Extracted data entries:
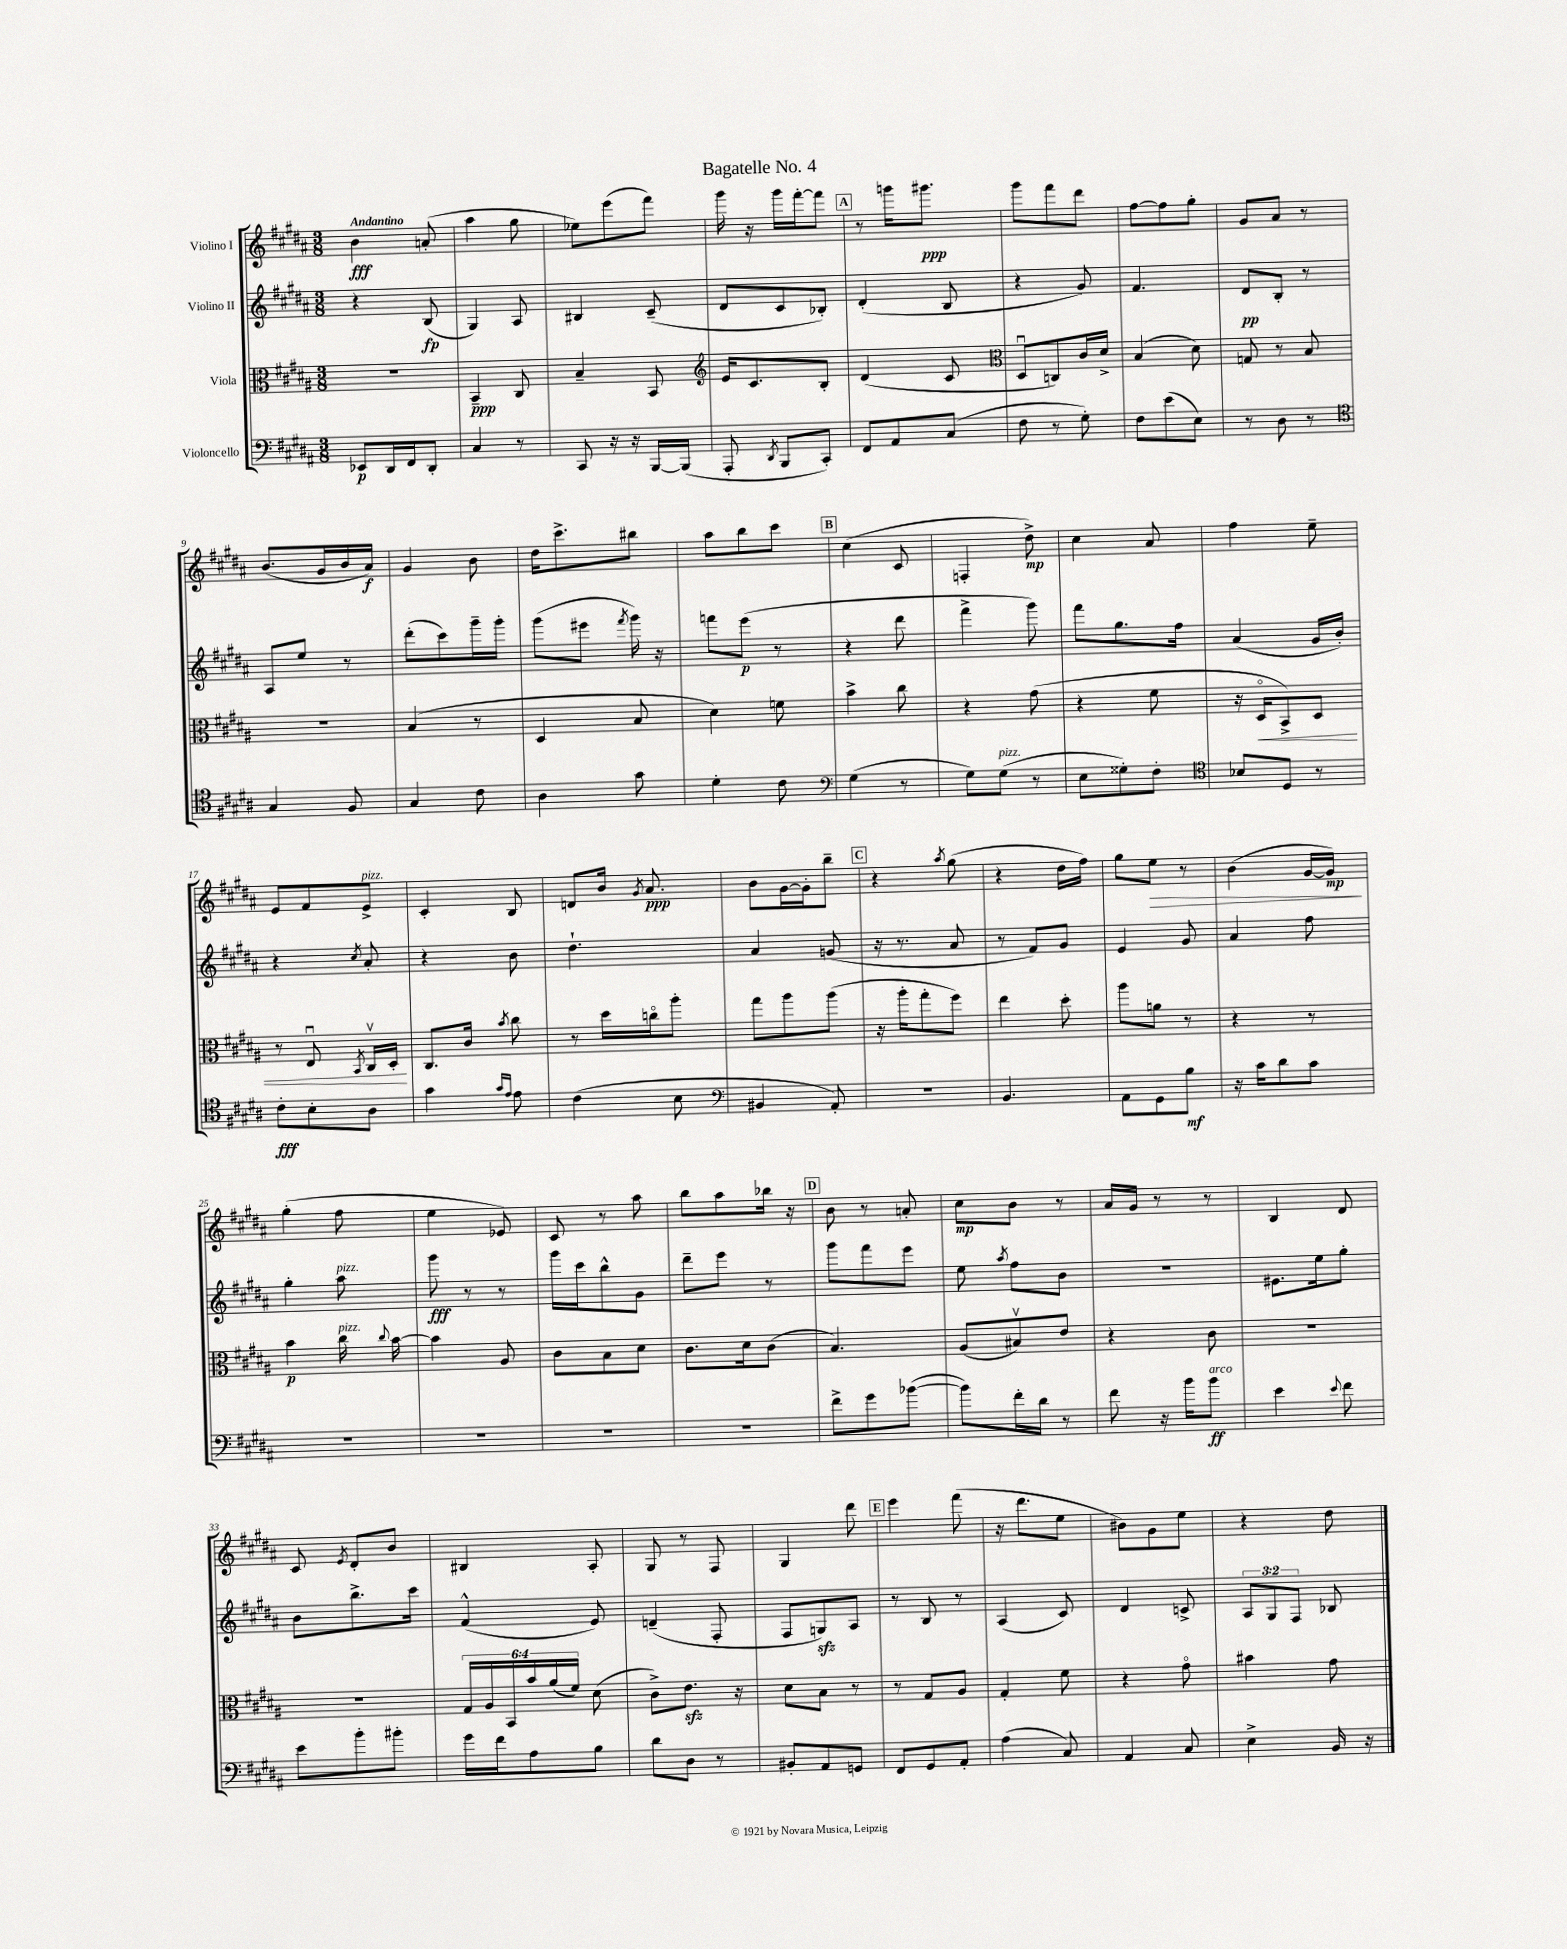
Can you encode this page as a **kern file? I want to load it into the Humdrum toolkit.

**kern	**dynam	**kern	**dynam	**kern	**dynam	**kern	**dynam
*part4	*part4	*part3	*part3	*part2	*part2	*part1	*part1
*staff4	*staff4	*staff3	*staff3	*staff2	*staff2	*staff1	*staff1
*I"Violoncello	*	*I"Viola	*	*I"Violino II	*	*I"Violino I	*
*clefF4	*	*clefC3	*	*clefG2	*	*clefG2	*
*k[f#c#g#d#a#]	*	*k[f#c#g#d#a#]	*	*k[f#c#g#d#a#]	*	*k[f#c#g#d#a#]	*
*M3/8	*	*M3/8	*	*M3/8	*	*M3/8	*
=1	=1	=1	=1	=1	=1	=1	=1
!	!	!	!	!	!	!LO:TX:a:B:t=Andantino	!
8EE-X/L	p	4.r	.	4r	.	4b\	fff
16DD#/L	.	.	.	.	.	.	.
16FF#/J	.	.	.	.	.	.	.
8DD#'/J	.	.	.	(8B/	fp	(8an'/	.
=2	=2	=2	=2	=2	=2	=2	=2
4C#/	.	4BB~/	ppp	4G#/)	.	4aa#\	.
8r	.	8C#/	.	8A#/	.	8gg#\	.
=3	=3	=3	=3	=3	=3	=3	=3
8CC#/	.	4B~/	.	4B#X/	.	8ee-X\L)	.
16r	.	.	.	.	.	(8eee\	.
16r	.	.	.	.	.	.	.
[16BBB/LL	.	8BB/	.	(8c#~/	.	8fff#\J)	.
(16BBB/JJ]	.	.	.	.	.	.	.
=4	=4	=4	=4	=4	=4	=4	=4
*	*	*clefG2	*	*	*	*	*
8AAA#'/	.	16e/KL	.	8d#/L	.	16ggg#\	.
.	.	8.c#/	.	.	.	16r	.
8qDD#/	.	.	.	.	.	.	.
8BBB/L	.	.	.	8c#/	.	16ggg#\LL	.
.	.	.	.	.	.	[16fff#'\J	.
8CC#'/J)	.	8B'/J	.	8B-X'/J)	.	8fff#\J]	.
!!LO:REH:place=s1:t=A
=5	=5	=5	=5	=5	=5	=5	=5
8FF#/L	.	(4d#/	.	(4d#'/	.	8r	.
8AA#/	.	.	.	.	.	16gggn\KL	.
.	.	.	.	.	.	8.ggg#X\J	ppp
(8C#/J	.	8c#/	.	8B/	.	.	.
=6	=6	=6	=6	=6	=6	=6	=6
*	*	*clefC3	*	*	*	*	*
8F#\	.	8D#u/L	.	4r	.	8ggg#\L	.
8r	.	8Cn/)	.	.	.	8fff#\	.
8G#'\)	.	16c#/L	.	8g#/)	.	8ddd#\J	.
.	.	16d#^/JJ	.	.	.	.	.
=7	=7	=7	=7	=7	=7	=7	=7
8F#\L	.	(4B/	.	4.f#/	.	[8ff#\L	.
(8e\	.	.	.	.	.	8ff#\]	.
8E\J)	.	8d#\)	.	.	.	8gg#'\J	.
=8	=8	=8	=8	=8	=8	=8	=8
8r	.	8Gn/	.	8d#/L	pp	8g#/L	.
8D#\	.	8r	.	8B'/J	.	8a#/J	.
8r	.	8B/	.	8r	.	8r	.
!!LO:LB:g=z
=9	=9	=9	=9	=9	=9	=9	=9
*clefC4	*	*	*	*	*	*	*
4G#/	.	4.r	.	8A#/L	.	(8.b/L	.
.	.	.	.	8ee/J	.	.	.
.	.	.	.	.	.	16g#/L	.
8F#/	.	.	.	8r	.	16b/	.
.	.	.	.	.	.	16a#/JJ)	f
=10	=10	=10	=10	=10	=10	=10	=10
4G#/	.	(4B/	.	(8ddd#'\L	.	4g#/	.
.	.	.	.	8ccc#\)	.	.	.
8c#\	.	8r	.	16ggg#~\L	.	8b\	.
.	.	.	.	16ggg#'\JJ	.	.	.
=11	=11	=11	=11	=11	=11	=11	=11
4A#\	.	4D#/	.	(8ggg#\L	.	16dd#\KL	.
.	.	.	.	.	.	8.ccc#^\	.
.	.	.	.	8eee#X\J	.	.	.
.	.	.	.	8qfff#/	.	.	.
8g#\	.	8B/	.	16ggg#\)	.	8bb#X\J	.
.	.	.	.	16r	.	.	.
=12	=12	=12	=12	=12	=12	=12	=12
4d#'\	.	4d#\)	.	8fffn\L	.	8aa#\L	.
.	.	.	.	(8eee\J	p	8bb\	.
8c#\	.	8fn\	.	8r	.	8ccc#\J	.
!!LO:REH:place=s1:t=B
=13	=13	=13	=13	=13	=13	=13	=13
*clefF4	*	*	*	*	*	*	*
(4G#\	.	4b^\	.	4r	.	(4cc#\	.
8r	.	8cc#\	.	8ddd#\	.	8c#/	.
=14	=14	=14	=14	=14	=14	=14	=14
8G#\L)	.	4r	.	4fff#^\	.	4Fn'/	.
!LO:TX:a:i:t=pizz.	!	!	!	!	!	!	!
(8G#\J	.	.	.	.	.	.	.
8r	.	(8g#\	.	8ggg#\)	.	8dd#^\)	mp
=15	=15	=15	=15	=15	=15	=15	=15
8E\L	.	4r	.	8fff#\L	.	4cc#\	.
8G##X'\)	.	.	.	8.gg#\	.	.	.
8F#'\J	.	8f#\	.	.	.	8a#/	.
.	.	.	.	16ff#\Jk	.	.	.
=16	=16	=16	=16	=16	=16	=16	=16
*clefC4	*	*	*	*	*	*	*
8B-X/L	.	16r	.	(4a#/	.	4ff#\	.
!	!	!	!LO:HP:b	!	!	!	!
.	.	16D#/KL	<	.	.	.	.
8D#/J	.	8BB^/)	.	.	.	.	.
8r	.	8D#/J	.	16g#/LL	.	8ee~\	.
.	.	.	.	16b'/JJ)	.	.	.
!!LO:LB:g=z
=17	=17	=17	=17	=17	=17	=17	=17
8c#'\L	fff	8r	.	4r	.	8e/L	.
8B'\	.	8Eu/	.	.	.	8f#/	.
.	.	8qBB/	.	8qcc#/	.	.	.
!	!	!	!	!	!	!LO:TX:a:i:t=pizz.	!
8A#\J	.	16C#v/LL	.	8a#'/	.	8e^/J	.
.	.	16D#'/JJ	.	.	.	.	.
.	.	.	[	.	.	.	.
=18	=18	=18	=18	=18	=18	=18	=18
4g#\	.	8.C#/L	.	4r	.	4c#'/	.
.	.	16c#/Jk	.	.	.	.	.
16qqg#/LL	.	.	.	.	.	.	.
16qqe/JJ	.	8qb/	.	.	.	.	.
8e\	.	8cc#\	.	8b\	.	8B/	.
=19	=19	=19	=19	=19	=19	=19	=19
(4c#\	.	8r	.	4.dd#`\	.	8dn/L	.
.	.	16dd#\LL	.	.	.	16b/Jk	.
.	.	.	.	.	.	8qg#/	.
.	.	16ccn\J	.	.	.	8.a#/	ppp
8B\	.	8aa#'\J	.	.	.	.	.
=20	=20	=20	=20	=20	=20	=20	=20
*clefF4	*	*	*	*	*	*	*
4BB#X/	.	8gg#\L	.	4a#/	.	8b\L	.
.	.	8aa#\	.	.	.	[16g#\L	.
.	.	.	.	.	.	16g#'\J]	.
8AA#'/)	.	(8aa#\J	.	(8gn/	.	8bb~\J	.
!!LO:REH:place=s1:t=C
=21	=21	=21	=21	=21	=21	=21	=21
4.r	.	16r	.	16r	.	4r	.
.	.	16aa#'\KL	.	8.r	.	.	.
.	.	8gg#'\	.	.	.	.	.
.	.	.	.	.	.	8qaa#/	.
.	.	8ff#\J)	.	8a#/	.	(8gg#\	.
=22	=22	=22	=22	=22	=22	=22	=22
4.BB/	.	4ee\	.	8r	.	4r	.
.	.	.	.	8f#/L)	.	.	.
.	.	8dd#'\	.	8g#/J	.	16dd#\LL	.
.	.	.	.	.	.	16ff#\JJ)	.
=23	=23	=23	=23	=23	=23	=23	=23
8AA#\L	.	8aa#\L	.	4e/	.	8gg#\L	.
!	!	!	!	!	!	!	!LO:HP:b
8GG#\	.	8an\J	.	.	.	8ee\J	>
8B\J	mf	8r	.	8g#/	.	8r	.
=24	=24	=24	=24	=24	=24	=24	=24
16r	.	4r	.	4a#/	.	(4b\	.
16c#\KL	.	.	.	.	.	.	.
8d#\	.	.	.	.	.	.	.
8c#\J	.	8r	.	8ff#\	.	[16g#/LL	.
.	.	.	.	.	.	16g#/JJ])	mp
.	.	.	.	.	.	.	]
!!LO:LB:g=z
=25	=25	=25	=25	=25	=25	=25	=25
4.r	.	4b\	p	4gg#'\	.	(4gg#'\	.
!	!	!	!	!LO:TX:a:i:t=pizz.	!	!	!
!	!	!LO:TX:a:i:t=pizz.	!	!	!	!	!
.	.	16cc#\	.	8aa#\	.	8ff#\	.
.	.	8qqcc#/	.	.	.	.	.
.	.	[16b\	.	.	.	.	.
=26	=26	=26	=26	=26	=26	=26	=26
4.r	.	4b\]	.	8ggg#\	fff	4ee\	.
.	.	.	.	8r	.	.	.
.	.	8A#/	.	8r	.	8e-X/)	.
=27	=27	=27	=27	=27	=27	=27	=27
4.r	.	8c#\L	.	16ggg#\LL	.	8c#/	.
.	.	.	.	16ccc#\J	.	.	.
.	.	8B\	.	8bb^^\	.	8r	.
.	.	8d#\J	.	8g#\J	.	8aa#\	.
=28	=28	=28	=28	=28	=28	=28	=28
4.r	.	8.c#\L	.	8ddd#~\L	.	8bb\L	.
.	.	.	.	8eee\J	.	8aa#\	.
.	.	16d#\k	.	.	.	.	.
.	.	(8c#\J	.	8r	.	16bb-X\Jk	.
.	.	.	.	.	.	16r	.
!!LO:REH:place=s1:t=D
=29	=29	=29	=29	=29	=29	=29	=29
8f#^\L	.	4.B/)	.	8ggg#\L	.	8b\	.
8g#\	.	.	.	8fff#\	.	8r	.
([8b-X\J	.	.	.	8eee\J	.	8an'/	.
=30	=30	=30	=30	=30	=30	=30	=30
8b-\L])	.	(8A#/L	.	8ee\	.	8cc#\L	mp
.	.	.	.	8qaa#/	.	.	.
16f#'\L	.	8B#Xv/)	.	8ff#\L	.	8b\J	.
16d#\JJ	.	.	.	.	.	.	.
8r	.	8e/J	.	8b\J	.	8r	.
=31	=31	=31	=31	=31	=31	=31	=31
8f#\	.	4r	.	4.r	.	16a#/LL	.
.	.	.	.	.	.	16g#/JJ	.
16r	.	.	.	.	.	8r	.
16b\KL	.	.	.	.	.	.	.
!LO:TX:a:i:t=arco	!	!	!	!	!	!	!
8b\J	ff	8c#\	.	.	.	8r	.
=32	=32	=32	=32	=32	=32	=32	=32
4e\	.	4.r	.	8.e#X\L	.	4B/	.
.	.	.	.	16ee\k	.	.	.
8qqe/	.	.	.	.	.	.	.
8f#\	.	.	.	8gg#'\J	.	8d#/	.
!!LO:LB:g=z
=33	=33	=33	=33	=33	=33	=33	=33
8e\L	.	4.r	.	8b\L	.	8c#/	.
.	.	.	.	.	.	8qe/	.
8b'\	.	.	.	8.bb^\	.	8d#'/L	.
8b#X'\J	.	.	.	.	.	8b/J	.
.	.	.	.	16ccc#\Jk	.	.	.
=34	=34	=34	=34	=34	=34	=34	=34
16g#\LL	.	24G#/LL	.	(4f#^^/	.	4B#X/	.
.	.	24A#/	.	.	.	.	.
16f#\J	.	.	.	.	.	.	.
.	.	24BB/	.	.	.	.	.
8A#\	.	24b/	.	.	.	.	.
.	.	(24a#/	.	.	.	.	.
.	.	24f#/JJ)	.	.	.	.	.
8B\J	.	(8d#\	.	8e/)	.	8A#'/	.
=35	=35	=35	=35	=35	=35	=35	=35
8d#\L	.	8c#^\L)	.	(4dn~/	.	8G#/	.
8D#\J	.	8.ezz\J	.	.	.	8r	.
8r	.	.	.	8F#'/	.	8F#/	.
.	.	16r	.	.	.	.	.
=36	=36	=36	=36	=36	=36	=36	=36
8BB#X'/L	.	8d#\L	.	8F#/L	.	4G#/	.
8AA#/	.	8B\J	.	8Gnzz/)	.	.	.
8GGn/J	.	8r	.	8A#/J	.	8ddd#\	.
!!LO:REH:place=s1:t=E
=37	=37	=37	=37	=37	=37	=37	=37
8FF#/L	.	8r	.	8r	.	4eee\	.
8GG#/	.	8G#/L	.	8B/	.	.	.
8AA#'/J	.	8A#/J	.	8r	.	(8fff#\	.
=38	=38	=38	=38	=38	=38	=38	=38
(4A#\	.	4G#'/	.	(4A#/	.	16r	.
.	.	.	.	.	.	8.ddd#\L	.
8C#/)	.	8f#\	.	8c#/)	.	8ee\J	.
=39	=39	=39	=39	=39	=39	=39	=39
4AA#/	.	4r	.	4d#/	.	8b#X\L)	.
.	.	.	.	.	.	8g#\	.
8C#/	.	8g#\	.	8cn^/	.	8ee\J	.
=40	=40	=40	=40	=40	=40	=40	=40
4E^\	.	4b#X\	.	12A#/L	.	4r	.
.	.	.	.	12G#/	.	.	.
.	.	.	.	12F#/J	.	.	.
16BB/	.	8g#\	.	8B-X/	.	8dd#\	.
16r	.	.	.	.	.	.	.
==	==	==	==	==	==	==	==
*-	*-	*-	*-	*-	*-	*-	*-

- **WORK REQUIRED**: Copy each line of the material above that contains the string "place".

- **RESPONSE TO THE EXERCISE**:
!!LO:REH:place=s1:t=A
!!LO:REH:place=s1:t=B
!!LO:REH:place=s1:t=C
!!LO:REH:place=s1:t=D
!!LO:REH:place=s1:t=E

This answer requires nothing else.